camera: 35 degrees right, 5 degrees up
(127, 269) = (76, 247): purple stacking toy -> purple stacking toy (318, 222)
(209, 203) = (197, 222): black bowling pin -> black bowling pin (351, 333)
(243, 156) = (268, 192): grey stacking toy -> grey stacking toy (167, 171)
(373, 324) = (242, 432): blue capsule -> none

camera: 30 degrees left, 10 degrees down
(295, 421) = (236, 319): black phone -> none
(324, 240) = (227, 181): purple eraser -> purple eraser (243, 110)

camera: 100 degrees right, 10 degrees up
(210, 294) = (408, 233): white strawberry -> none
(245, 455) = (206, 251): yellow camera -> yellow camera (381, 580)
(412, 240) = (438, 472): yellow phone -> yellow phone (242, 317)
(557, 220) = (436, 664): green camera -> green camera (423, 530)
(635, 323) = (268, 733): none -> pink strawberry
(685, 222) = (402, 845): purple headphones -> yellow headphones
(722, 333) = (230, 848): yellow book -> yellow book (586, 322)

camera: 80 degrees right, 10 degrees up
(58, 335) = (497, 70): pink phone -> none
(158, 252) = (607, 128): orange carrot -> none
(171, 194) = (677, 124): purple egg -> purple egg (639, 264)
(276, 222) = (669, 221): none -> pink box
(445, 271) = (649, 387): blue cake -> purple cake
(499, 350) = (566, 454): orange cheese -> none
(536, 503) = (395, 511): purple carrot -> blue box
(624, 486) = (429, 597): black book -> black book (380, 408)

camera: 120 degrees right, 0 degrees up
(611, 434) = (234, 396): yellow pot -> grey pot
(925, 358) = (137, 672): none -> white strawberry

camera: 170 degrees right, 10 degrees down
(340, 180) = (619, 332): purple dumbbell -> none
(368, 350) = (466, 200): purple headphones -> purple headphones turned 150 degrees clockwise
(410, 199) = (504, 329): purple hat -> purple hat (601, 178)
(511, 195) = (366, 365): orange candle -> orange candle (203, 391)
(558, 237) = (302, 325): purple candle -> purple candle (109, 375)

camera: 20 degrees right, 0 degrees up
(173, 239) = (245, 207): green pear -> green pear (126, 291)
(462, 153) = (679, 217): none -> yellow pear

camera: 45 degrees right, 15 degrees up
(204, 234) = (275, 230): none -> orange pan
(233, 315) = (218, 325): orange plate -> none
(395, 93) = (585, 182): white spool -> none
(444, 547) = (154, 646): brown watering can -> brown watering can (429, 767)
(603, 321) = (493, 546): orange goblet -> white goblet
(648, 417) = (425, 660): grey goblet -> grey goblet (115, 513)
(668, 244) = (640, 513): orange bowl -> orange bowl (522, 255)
========
Write out the material above exactly, please, from its first line up to and including the line where "camera: 30 degrees left, 10 degrees down" appears, and stop there.

camera: 35 degrees right, 5 degrees up
(127, 269) = (76, 247): purple stacking toy -> purple stacking toy (318, 222)
(209, 203) = (197, 222): black bowling pin -> black bowling pin (351, 333)
(243, 156) = (268, 192): grey stacking toy -> grey stacking toy (167, 171)
(373, 324) = (242, 432): blue capsule -> none

camera: 30 degrees left, 10 degrees down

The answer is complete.